**INFORMATION**
- - -
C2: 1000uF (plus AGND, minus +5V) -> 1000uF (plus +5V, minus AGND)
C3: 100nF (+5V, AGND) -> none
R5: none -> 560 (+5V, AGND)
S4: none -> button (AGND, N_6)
- - -
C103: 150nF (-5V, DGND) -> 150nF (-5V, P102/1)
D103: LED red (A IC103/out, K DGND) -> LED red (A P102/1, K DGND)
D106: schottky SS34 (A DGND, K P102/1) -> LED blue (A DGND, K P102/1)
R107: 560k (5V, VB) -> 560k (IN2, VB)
- - -
**AIM OF THE TASK**
Could you restate, word for word, the lines above from the one with "C2: 1000uF (plus" to the one with "S4: none -> button (AGND, N_6)", both included?

**SOLVED EXERCISE**
C2: 1000uF (plus AGND, minus +5V) -> 1000uF (plus +5V, minus AGND)
C3: 100nF (+5V, AGND) -> none
R5: none -> 560 (+5V, AGND)
S4: none -> button (AGND, N_6)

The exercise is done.